Exercise data:
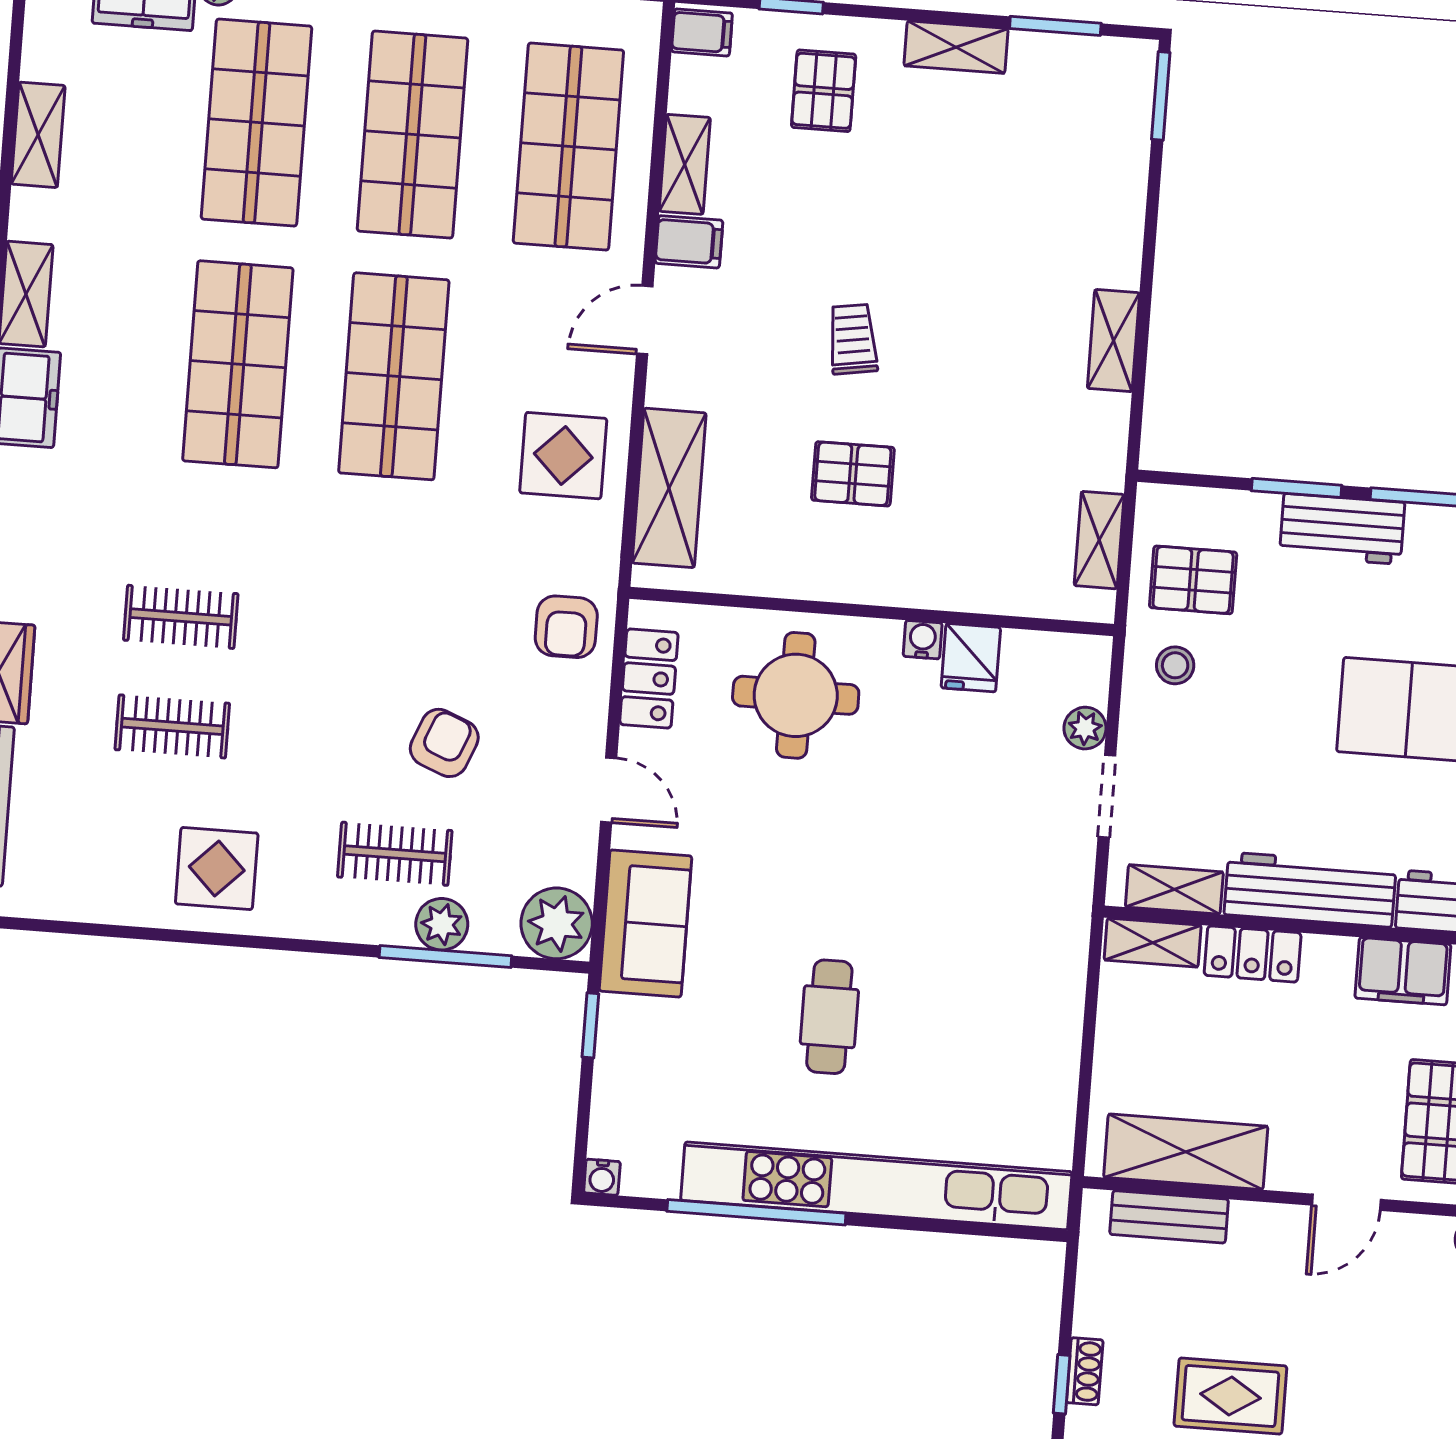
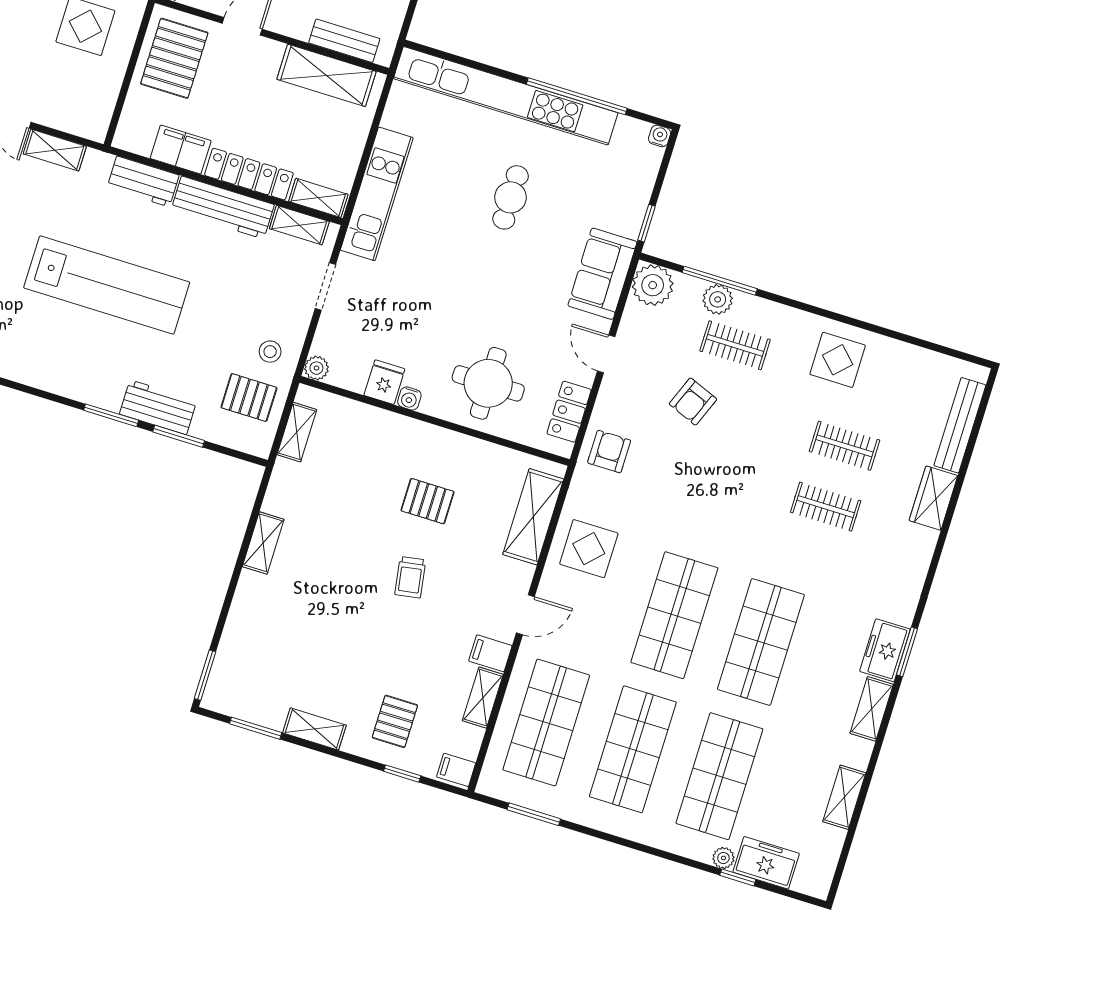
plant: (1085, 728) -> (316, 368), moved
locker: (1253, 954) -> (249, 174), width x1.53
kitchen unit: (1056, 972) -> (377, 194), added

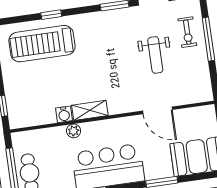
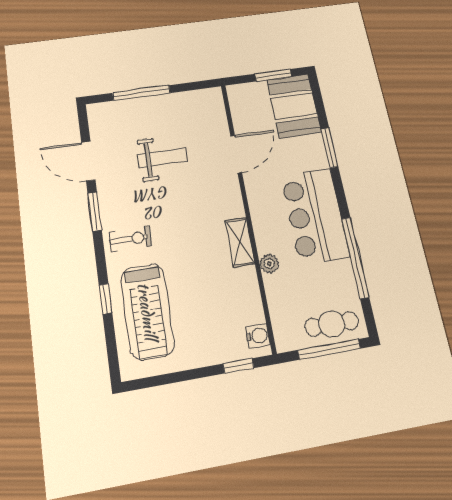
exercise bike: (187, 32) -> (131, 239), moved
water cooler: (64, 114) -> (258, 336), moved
---
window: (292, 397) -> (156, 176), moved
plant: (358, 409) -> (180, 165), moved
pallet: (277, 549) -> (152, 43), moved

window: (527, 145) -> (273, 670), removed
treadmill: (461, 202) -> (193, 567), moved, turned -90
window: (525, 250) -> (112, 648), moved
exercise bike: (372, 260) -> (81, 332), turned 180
...
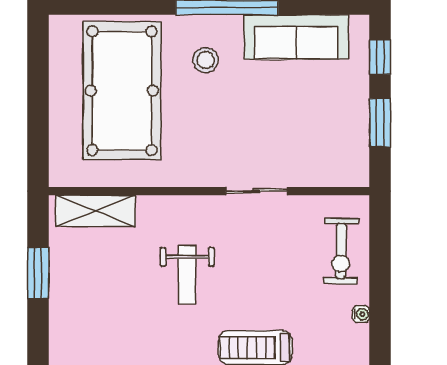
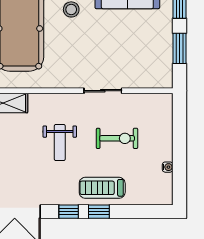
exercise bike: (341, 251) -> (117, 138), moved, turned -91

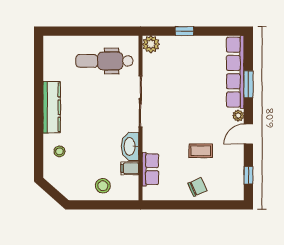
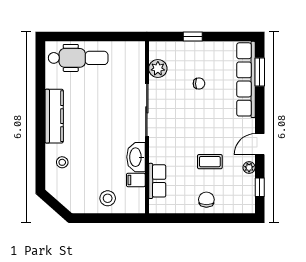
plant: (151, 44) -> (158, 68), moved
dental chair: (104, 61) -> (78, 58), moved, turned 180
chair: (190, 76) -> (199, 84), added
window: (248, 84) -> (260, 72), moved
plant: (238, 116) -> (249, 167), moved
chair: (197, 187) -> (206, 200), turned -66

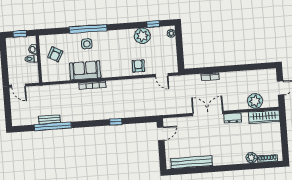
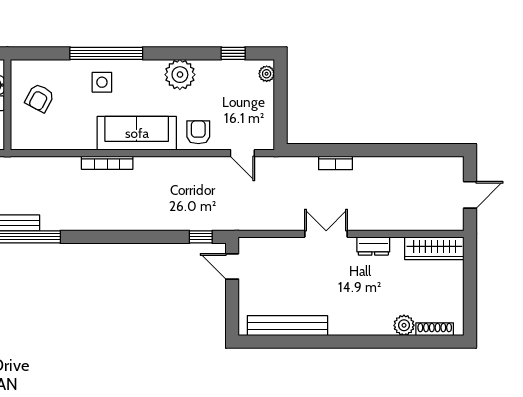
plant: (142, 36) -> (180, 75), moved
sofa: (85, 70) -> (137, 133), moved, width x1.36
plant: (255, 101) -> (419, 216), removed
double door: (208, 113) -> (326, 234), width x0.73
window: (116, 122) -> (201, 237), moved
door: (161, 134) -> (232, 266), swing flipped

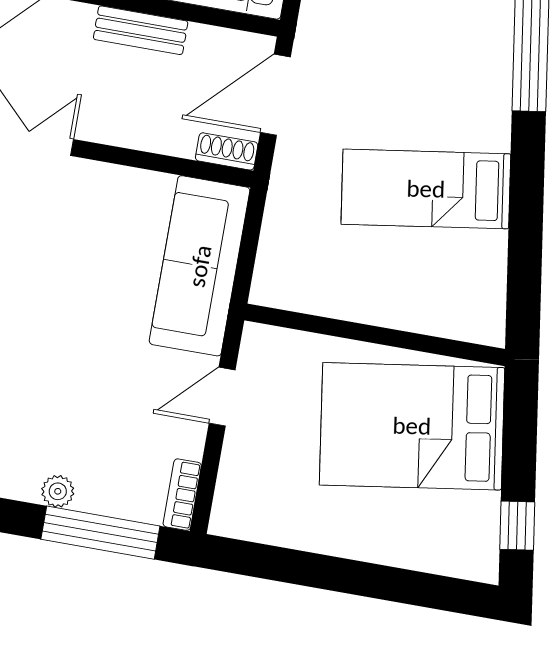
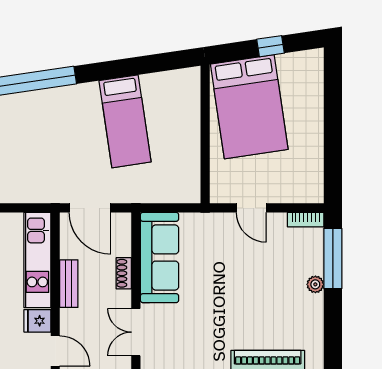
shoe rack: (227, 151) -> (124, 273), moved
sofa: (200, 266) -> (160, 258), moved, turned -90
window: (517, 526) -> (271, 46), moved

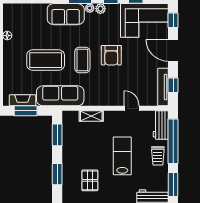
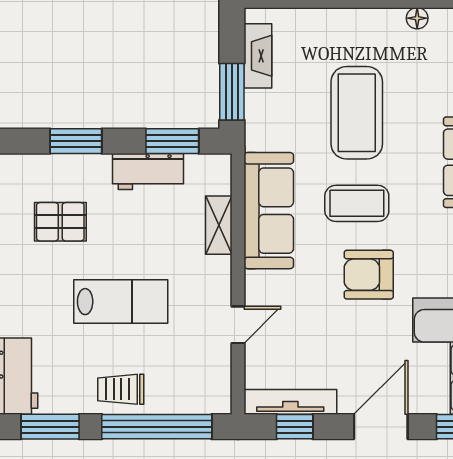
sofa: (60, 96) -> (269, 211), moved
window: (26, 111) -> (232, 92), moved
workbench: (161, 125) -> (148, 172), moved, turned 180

What to produce: Reproduce, word for word, everything in the listing above from the line containing "plant: (1085, 728) -> (316, 368), moved" down to the line containing "water cooler: (64, 114) -> (258, 336), moved", both of them included. No pictures.

Problem solution:
plant: (1085, 728) -> (316, 368), moved
locker: (1253, 954) -> (249, 174), width x1.53
kitchen unit: (1056, 972) -> (377, 194), added

exercise bike: (187, 32) -> (131, 239), moved
water cooler: (64, 114) -> (258, 336), moved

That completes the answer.